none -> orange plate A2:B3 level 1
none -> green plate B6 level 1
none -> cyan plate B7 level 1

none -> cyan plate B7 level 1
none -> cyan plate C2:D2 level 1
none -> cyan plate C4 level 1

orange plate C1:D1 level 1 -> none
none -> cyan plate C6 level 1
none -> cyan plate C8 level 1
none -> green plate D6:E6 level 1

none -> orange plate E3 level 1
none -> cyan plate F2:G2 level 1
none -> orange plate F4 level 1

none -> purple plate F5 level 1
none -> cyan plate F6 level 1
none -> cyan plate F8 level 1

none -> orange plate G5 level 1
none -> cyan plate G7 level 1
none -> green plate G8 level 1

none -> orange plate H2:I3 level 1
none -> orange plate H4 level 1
·····
Exercise: Repeat exactly the lines above from the line that contains "none -> cyan plate G7 level 1" through the end. Include both of these ends; leave out everything else.

Response to the task:
none -> cyan plate G7 level 1
none -> green plate G8 level 1

none -> orange plate H2:I3 level 1
none -> orange plate H4 level 1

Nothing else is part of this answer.